**Data listing**
>>>>>

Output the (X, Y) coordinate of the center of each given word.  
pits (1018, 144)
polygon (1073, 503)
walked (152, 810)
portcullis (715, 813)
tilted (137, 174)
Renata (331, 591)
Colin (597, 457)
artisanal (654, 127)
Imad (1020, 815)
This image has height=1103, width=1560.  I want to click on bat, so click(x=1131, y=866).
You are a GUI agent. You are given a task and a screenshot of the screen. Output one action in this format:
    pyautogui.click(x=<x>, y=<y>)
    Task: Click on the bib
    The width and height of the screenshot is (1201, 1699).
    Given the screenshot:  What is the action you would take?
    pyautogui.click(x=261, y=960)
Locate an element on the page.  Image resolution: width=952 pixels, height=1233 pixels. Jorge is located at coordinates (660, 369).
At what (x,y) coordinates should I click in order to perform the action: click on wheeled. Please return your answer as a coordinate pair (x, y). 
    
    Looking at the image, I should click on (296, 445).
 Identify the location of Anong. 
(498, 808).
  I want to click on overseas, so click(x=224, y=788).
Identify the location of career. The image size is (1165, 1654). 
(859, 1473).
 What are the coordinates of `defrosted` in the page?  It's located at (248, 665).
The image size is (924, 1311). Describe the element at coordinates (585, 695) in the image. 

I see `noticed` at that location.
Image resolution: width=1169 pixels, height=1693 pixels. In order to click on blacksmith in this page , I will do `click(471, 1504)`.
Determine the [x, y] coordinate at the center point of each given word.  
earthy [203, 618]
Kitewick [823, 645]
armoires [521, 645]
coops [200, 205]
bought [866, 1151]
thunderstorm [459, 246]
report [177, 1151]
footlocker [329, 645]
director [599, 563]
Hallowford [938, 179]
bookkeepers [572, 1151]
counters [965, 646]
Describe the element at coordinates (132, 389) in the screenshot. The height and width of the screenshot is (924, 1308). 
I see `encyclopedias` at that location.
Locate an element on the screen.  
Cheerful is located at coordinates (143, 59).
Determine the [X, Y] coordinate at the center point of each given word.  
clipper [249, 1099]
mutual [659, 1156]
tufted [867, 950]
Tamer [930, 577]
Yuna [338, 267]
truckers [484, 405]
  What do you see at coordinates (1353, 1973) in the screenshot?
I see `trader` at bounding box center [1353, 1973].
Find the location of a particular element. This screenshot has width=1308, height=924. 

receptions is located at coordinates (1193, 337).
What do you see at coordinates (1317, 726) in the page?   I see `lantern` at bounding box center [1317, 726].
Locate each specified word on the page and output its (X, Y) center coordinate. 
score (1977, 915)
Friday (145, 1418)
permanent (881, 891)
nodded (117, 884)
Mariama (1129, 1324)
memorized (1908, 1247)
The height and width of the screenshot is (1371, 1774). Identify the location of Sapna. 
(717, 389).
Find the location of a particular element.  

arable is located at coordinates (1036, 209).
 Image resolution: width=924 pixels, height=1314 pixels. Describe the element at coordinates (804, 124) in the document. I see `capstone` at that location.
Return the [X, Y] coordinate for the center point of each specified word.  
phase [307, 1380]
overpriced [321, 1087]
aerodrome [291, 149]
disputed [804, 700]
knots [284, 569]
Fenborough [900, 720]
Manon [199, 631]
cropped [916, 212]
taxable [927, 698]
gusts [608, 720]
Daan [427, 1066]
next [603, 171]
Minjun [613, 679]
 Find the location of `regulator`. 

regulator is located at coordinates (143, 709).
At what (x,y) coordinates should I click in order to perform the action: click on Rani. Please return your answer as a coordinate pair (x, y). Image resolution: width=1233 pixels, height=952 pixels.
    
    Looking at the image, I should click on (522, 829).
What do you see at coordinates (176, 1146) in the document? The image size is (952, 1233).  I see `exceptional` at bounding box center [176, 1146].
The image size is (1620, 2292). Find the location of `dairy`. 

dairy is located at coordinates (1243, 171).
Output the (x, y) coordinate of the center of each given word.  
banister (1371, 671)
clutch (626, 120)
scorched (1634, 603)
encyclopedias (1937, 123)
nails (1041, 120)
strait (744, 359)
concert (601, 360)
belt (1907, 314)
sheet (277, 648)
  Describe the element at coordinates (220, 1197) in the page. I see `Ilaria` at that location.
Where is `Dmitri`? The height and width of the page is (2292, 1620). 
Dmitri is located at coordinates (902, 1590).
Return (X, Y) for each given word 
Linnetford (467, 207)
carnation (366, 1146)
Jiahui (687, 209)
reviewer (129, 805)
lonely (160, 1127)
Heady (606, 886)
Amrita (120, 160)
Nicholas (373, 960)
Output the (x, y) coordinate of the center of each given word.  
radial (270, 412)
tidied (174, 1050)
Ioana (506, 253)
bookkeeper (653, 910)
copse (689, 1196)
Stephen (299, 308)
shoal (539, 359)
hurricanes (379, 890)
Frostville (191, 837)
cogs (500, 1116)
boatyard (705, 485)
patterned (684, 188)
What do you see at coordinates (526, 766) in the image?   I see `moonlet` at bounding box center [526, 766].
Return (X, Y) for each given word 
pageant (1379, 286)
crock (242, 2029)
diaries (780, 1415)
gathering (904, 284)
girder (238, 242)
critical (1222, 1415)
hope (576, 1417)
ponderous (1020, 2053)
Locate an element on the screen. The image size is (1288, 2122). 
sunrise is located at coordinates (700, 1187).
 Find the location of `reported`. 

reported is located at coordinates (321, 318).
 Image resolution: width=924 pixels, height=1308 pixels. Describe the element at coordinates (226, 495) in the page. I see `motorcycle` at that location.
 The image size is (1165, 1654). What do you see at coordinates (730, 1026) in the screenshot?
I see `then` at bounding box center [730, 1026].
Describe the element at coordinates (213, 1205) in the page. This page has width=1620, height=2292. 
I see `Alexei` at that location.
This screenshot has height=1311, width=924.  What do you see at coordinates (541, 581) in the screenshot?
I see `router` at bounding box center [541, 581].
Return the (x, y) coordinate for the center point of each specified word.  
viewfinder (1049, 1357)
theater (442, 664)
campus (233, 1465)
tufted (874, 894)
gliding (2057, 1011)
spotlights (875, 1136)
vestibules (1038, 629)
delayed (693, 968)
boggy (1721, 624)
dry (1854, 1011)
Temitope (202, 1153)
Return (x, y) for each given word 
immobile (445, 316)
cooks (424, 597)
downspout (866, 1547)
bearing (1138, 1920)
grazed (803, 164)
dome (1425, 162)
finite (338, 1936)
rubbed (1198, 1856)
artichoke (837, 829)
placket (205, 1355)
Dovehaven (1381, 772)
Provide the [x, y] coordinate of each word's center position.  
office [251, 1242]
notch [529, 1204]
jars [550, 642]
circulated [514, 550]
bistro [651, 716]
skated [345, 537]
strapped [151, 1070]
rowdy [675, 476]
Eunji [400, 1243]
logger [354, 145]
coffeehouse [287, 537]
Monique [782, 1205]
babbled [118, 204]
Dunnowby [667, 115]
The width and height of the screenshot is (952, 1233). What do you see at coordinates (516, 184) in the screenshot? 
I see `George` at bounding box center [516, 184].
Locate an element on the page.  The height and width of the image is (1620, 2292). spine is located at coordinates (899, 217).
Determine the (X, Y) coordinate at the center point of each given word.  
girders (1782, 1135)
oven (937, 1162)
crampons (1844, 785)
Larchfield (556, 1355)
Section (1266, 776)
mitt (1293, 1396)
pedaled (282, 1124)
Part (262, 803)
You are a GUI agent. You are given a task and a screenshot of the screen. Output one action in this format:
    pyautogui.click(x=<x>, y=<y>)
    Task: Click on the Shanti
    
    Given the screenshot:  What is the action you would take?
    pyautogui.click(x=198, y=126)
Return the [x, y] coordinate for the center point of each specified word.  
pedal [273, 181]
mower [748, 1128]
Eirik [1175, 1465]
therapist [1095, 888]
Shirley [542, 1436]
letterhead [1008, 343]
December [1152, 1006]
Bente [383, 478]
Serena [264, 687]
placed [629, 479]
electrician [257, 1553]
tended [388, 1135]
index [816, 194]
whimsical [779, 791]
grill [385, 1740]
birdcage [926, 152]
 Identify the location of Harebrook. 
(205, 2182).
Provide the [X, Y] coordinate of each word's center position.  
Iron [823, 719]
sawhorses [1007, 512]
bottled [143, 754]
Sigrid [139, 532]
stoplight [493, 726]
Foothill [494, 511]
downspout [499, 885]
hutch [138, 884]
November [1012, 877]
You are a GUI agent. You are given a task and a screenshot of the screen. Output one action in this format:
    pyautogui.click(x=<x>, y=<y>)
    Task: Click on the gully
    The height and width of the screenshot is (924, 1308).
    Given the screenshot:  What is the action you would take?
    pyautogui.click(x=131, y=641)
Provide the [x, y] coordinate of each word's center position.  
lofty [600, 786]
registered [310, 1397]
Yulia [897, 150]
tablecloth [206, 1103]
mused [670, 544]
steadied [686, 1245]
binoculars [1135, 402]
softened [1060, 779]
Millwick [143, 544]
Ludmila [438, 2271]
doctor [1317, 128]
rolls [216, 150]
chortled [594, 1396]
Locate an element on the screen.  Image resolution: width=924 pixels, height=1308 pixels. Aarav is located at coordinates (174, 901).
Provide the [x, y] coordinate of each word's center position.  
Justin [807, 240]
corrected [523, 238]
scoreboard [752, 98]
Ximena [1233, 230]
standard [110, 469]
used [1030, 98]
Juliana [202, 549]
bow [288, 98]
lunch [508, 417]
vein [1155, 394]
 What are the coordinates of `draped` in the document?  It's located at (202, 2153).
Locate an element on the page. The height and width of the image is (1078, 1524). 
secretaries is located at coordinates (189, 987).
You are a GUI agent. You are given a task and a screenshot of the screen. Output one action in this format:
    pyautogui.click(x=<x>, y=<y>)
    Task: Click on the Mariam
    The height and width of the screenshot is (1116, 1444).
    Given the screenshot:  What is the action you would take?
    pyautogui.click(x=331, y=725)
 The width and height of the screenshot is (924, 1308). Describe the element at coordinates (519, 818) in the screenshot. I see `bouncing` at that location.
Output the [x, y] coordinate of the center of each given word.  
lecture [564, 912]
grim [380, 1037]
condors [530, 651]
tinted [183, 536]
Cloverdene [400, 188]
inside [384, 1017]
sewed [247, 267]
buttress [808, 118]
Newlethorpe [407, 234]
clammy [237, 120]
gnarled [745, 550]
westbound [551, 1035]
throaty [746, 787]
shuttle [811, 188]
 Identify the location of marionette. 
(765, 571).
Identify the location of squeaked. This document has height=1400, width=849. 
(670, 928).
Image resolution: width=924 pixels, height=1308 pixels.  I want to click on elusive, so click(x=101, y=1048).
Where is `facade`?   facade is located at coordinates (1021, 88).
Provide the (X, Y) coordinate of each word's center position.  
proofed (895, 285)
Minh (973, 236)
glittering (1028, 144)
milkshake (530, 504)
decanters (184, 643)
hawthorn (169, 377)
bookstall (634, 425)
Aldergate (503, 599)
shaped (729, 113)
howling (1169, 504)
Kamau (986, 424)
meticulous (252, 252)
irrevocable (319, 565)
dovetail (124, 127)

<<<<<

Print the part of the records that opens with the line containing "westbound [551, 1035]" and closes with the line containing "so click(x=101, y=1048).", keeping every line exactly as it appears in the records.

**Response**
westbound [551, 1035]
throaty [746, 787]
shuttle [811, 188]
 Identify the location of marionette. 
(765, 571).
Identify the location of squeaked. This document has height=1400, width=849. 
(670, 928).
Image resolution: width=924 pixels, height=1308 pixels.  I want to click on elusive, so click(x=101, y=1048).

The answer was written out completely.